[Stored data]

========================

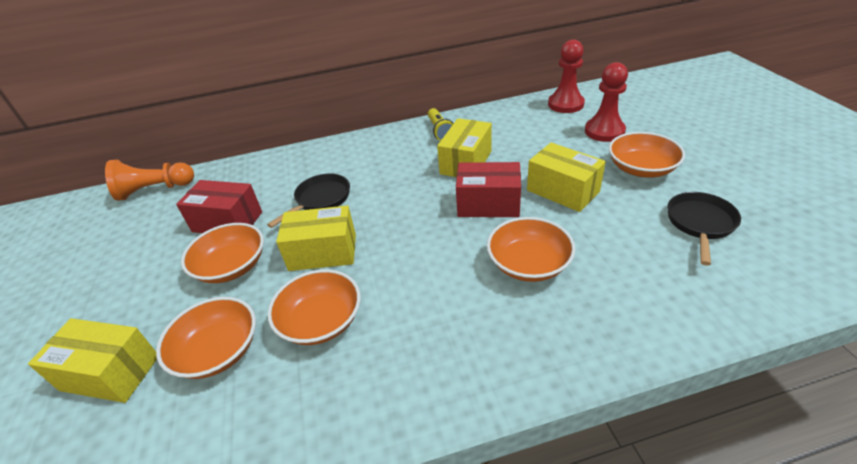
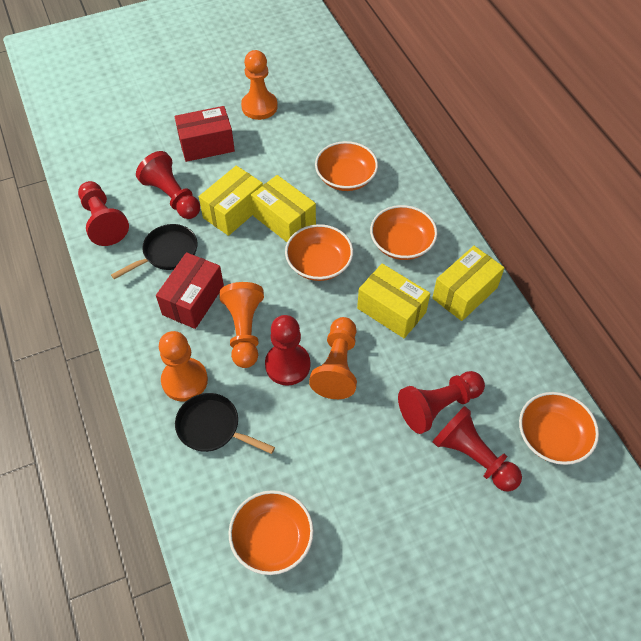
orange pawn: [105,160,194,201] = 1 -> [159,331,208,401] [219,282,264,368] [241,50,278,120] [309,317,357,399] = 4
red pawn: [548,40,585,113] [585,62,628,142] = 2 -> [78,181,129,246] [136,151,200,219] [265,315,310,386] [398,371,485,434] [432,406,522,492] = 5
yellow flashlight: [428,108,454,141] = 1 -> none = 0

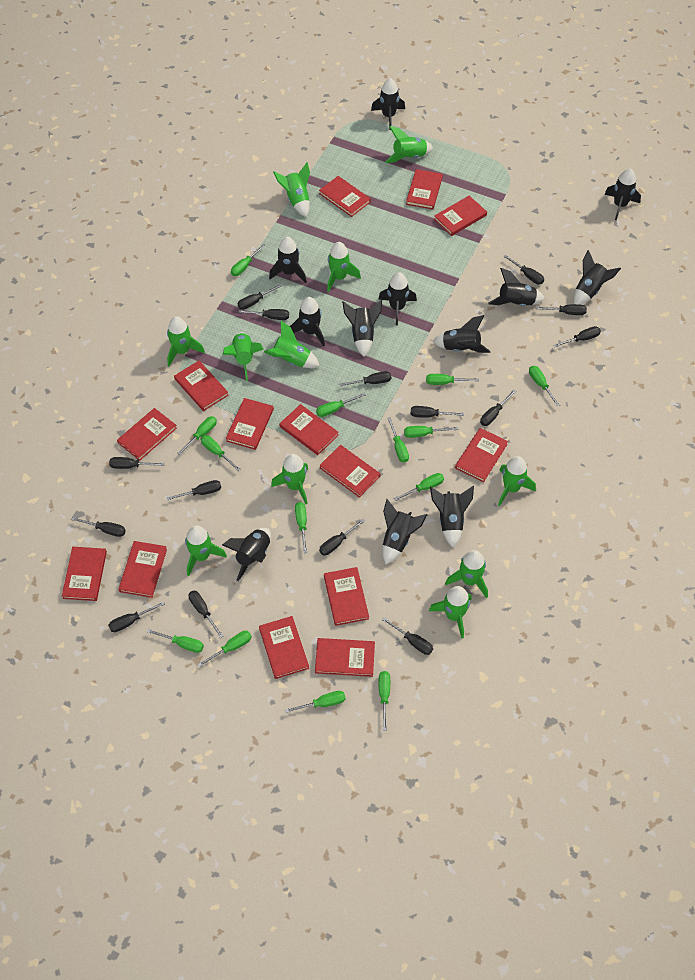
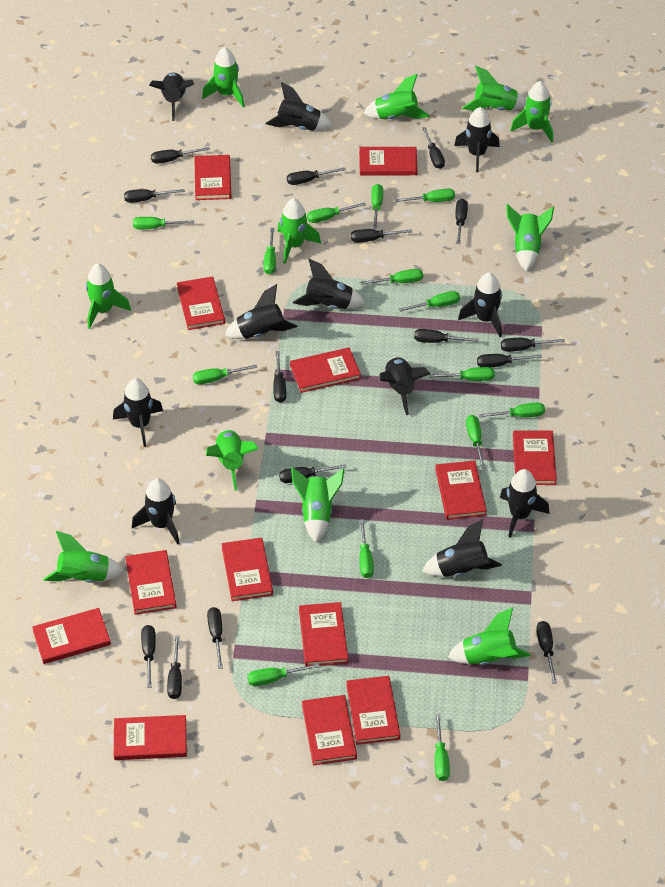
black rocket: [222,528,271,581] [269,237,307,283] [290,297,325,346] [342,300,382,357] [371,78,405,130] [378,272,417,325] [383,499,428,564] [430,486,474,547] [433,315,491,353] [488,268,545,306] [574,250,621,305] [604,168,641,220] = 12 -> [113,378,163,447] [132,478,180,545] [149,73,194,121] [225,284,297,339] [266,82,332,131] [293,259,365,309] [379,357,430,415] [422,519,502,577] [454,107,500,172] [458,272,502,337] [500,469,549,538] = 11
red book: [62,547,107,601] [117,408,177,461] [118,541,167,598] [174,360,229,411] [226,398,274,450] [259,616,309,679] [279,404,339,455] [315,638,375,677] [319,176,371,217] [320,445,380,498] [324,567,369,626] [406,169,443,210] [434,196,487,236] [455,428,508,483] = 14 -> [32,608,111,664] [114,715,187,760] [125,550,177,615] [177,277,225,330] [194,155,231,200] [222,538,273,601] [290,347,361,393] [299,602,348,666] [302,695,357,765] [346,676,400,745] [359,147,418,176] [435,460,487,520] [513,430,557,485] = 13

========================

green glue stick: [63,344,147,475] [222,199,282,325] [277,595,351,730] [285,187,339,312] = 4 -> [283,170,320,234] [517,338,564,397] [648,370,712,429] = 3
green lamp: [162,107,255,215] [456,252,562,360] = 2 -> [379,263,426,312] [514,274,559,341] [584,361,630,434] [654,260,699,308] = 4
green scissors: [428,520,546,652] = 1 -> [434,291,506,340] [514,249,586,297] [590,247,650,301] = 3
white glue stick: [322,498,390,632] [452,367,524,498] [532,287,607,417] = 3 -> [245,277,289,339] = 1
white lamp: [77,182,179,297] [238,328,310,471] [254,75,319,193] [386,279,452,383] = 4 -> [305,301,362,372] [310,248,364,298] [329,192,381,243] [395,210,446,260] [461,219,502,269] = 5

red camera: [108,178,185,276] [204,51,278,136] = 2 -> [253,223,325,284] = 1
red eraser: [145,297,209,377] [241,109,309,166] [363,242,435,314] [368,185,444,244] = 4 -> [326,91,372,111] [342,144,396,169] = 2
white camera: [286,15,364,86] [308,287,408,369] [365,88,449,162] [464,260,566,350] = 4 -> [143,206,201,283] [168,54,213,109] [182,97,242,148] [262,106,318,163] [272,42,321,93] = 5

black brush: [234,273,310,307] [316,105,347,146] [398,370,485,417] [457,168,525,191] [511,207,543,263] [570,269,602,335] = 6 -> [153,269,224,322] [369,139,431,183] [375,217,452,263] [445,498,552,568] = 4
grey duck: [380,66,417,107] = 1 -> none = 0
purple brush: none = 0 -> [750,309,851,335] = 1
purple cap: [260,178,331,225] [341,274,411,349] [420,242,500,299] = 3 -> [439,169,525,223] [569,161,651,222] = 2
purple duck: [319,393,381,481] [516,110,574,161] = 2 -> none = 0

========================

## Activity
Search the entries for "lamp" and show every line that has it.

## Your solution
green lamp: [162,107,255,215] [456,252,562,360] = 2 -> [379,263,426,312] [514,274,559,341] [584,361,630,434] [654,260,699,308] = 4
white lamp: [77,182,179,297] [238,328,310,471] [254,75,319,193] [386,279,452,383] = 4 -> [305,301,362,372] [310,248,364,298] [329,192,381,243] [395,210,446,260] [461,219,502,269] = 5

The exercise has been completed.